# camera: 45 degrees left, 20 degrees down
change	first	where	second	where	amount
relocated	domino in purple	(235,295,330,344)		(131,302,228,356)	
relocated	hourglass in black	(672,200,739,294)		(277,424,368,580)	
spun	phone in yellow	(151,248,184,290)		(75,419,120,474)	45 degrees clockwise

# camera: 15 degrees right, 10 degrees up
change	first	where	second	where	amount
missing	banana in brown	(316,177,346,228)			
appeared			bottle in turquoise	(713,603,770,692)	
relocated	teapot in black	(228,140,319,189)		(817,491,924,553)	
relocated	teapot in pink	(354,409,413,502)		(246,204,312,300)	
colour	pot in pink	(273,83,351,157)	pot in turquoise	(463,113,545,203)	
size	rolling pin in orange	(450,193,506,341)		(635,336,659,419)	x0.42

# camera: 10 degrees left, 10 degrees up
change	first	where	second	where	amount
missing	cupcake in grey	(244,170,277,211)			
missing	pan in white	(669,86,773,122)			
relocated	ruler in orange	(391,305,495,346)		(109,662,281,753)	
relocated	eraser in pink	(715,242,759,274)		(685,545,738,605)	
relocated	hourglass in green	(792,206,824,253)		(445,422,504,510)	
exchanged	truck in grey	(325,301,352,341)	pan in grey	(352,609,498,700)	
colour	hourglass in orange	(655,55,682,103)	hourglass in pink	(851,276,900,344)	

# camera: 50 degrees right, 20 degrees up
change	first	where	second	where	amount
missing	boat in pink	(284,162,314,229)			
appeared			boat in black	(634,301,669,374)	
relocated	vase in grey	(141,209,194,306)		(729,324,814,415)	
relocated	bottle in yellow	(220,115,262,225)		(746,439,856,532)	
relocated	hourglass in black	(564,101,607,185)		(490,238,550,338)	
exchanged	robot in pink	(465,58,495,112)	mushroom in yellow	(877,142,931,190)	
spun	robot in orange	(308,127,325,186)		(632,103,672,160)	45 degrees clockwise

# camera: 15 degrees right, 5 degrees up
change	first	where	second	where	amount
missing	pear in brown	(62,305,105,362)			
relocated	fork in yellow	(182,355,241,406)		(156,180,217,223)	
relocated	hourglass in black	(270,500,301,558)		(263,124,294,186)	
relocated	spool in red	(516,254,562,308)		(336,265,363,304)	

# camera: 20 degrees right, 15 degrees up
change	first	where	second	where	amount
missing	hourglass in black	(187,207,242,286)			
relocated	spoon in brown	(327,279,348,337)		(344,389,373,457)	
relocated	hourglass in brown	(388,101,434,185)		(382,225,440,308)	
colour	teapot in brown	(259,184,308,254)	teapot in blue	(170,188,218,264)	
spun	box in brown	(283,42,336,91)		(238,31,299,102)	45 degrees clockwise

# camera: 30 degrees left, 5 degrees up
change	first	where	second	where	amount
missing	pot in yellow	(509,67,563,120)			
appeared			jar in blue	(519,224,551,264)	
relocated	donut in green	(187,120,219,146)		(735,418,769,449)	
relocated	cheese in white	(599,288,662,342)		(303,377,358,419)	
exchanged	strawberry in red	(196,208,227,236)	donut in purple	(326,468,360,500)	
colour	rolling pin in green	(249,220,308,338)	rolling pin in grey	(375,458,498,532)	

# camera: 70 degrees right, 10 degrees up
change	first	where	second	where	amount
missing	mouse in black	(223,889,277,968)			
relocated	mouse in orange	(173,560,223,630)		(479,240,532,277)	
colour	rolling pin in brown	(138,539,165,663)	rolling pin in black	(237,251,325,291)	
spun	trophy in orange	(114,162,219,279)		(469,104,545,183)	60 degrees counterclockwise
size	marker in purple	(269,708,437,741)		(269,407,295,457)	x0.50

WORK ORDER ::
Set down the whole listing once more, precisely as written.

RESPONSE BOX ::
# camera: 45 degrees left, 20 degrees down
change	first	where	second	where	amount
relocated	domino in purple	(235,295,330,344)		(131,302,228,356)	
relocated	hourglass in black	(672,200,739,294)		(277,424,368,580)	
spun	phone in yellow	(151,248,184,290)		(75,419,120,474)	45 degrees clockwise

# camera: 15 degrees right, 10 degrees up
change	first	where	second	where	amount
missing	banana in brown	(316,177,346,228)			
appeared			bottle in turquoise	(713,603,770,692)	
relocated	teapot in black	(228,140,319,189)		(817,491,924,553)	
relocated	teapot in pink	(354,409,413,502)		(246,204,312,300)	
colour	pot in pink	(273,83,351,157)	pot in turquoise	(463,113,545,203)	
size	rolling pin in orange	(450,193,506,341)		(635,336,659,419)	x0.42

# camera: 10 degrees left, 10 degrees up
change	first	where	second	where	amount
missing	cupcake in grey	(244,170,277,211)			
missing	pan in white	(669,86,773,122)			
relocated	ruler in orange	(391,305,495,346)		(109,662,281,753)	
relocated	eraser in pink	(715,242,759,274)		(685,545,738,605)	
relocated	hourglass in green	(792,206,824,253)		(445,422,504,510)	
exchanged	truck in grey	(325,301,352,341)	pan in grey	(352,609,498,700)	
colour	hourglass in orange	(655,55,682,103)	hourglass in pink	(851,276,900,344)	

# camera: 50 degrees right, 20 degrees up
change	first	where	second	where	amount
missing	boat in pink	(284,162,314,229)			
appeared			boat in black	(634,301,669,374)	
relocated	vase in grey	(141,209,194,306)		(729,324,814,415)	
relocated	bottle in yellow	(220,115,262,225)		(746,439,856,532)	
relocated	hourglass in black	(564,101,607,185)		(490,238,550,338)	
exchanged	robot in pink	(465,58,495,112)	mushroom in yellow	(877,142,931,190)	
spun	robot in orange	(308,127,325,186)		(632,103,672,160)	45 degrees clockwise

# camera: 15 degrees right, 5 degrees up
change	first	where	second	where	amount
missing	pear in brown	(62,305,105,362)			
relocated	fork in yellow	(182,355,241,406)		(156,180,217,223)	
relocated	hourglass in black	(270,500,301,558)		(263,124,294,186)	
relocated	spool in red	(516,254,562,308)		(336,265,363,304)	

# camera: 20 degrees right, 15 degrees up
change	first	where	second	where	amount
missing	hourglass in black	(187,207,242,286)			
relocated	spoon in brown	(327,279,348,337)		(344,389,373,457)	
relocated	hourglass in brown	(388,101,434,185)		(382,225,440,308)	
colour	teapot in brown	(259,184,308,254)	teapot in blue	(170,188,218,264)	
spun	box in brown	(283,42,336,91)		(238,31,299,102)	45 degrees clockwise

# camera: 30 degrees left, 5 degrees up
change	first	where	second	where	amount
missing	pot in yellow	(509,67,563,120)			
appeared			jar in blue	(519,224,551,264)	
relocated	donut in green	(187,120,219,146)		(735,418,769,449)	
relocated	cheese in white	(599,288,662,342)		(303,377,358,419)	
exchanged	strawberry in red	(196,208,227,236)	donut in purple	(326,468,360,500)	
colour	rolling pin in green	(249,220,308,338)	rolling pin in grey	(375,458,498,532)	

# camera: 70 degrees right, 10 degrees up
change	first	where	second	where	amount
missing	mouse in black	(223,889,277,968)			
relocated	mouse in orange	(173,560,223,630)		(479,240,532,277)	
colour	rolling pin in brown	(138,539,165,663)	rolling pin in black	(237,251,325,291)	
spun	trophy in orange	(114,162,219,279)		(469,104,545,183)	60 degrees counterclockwise
size	marker in purple	(269,708,437,741)		(269,407,295,457)	x0.50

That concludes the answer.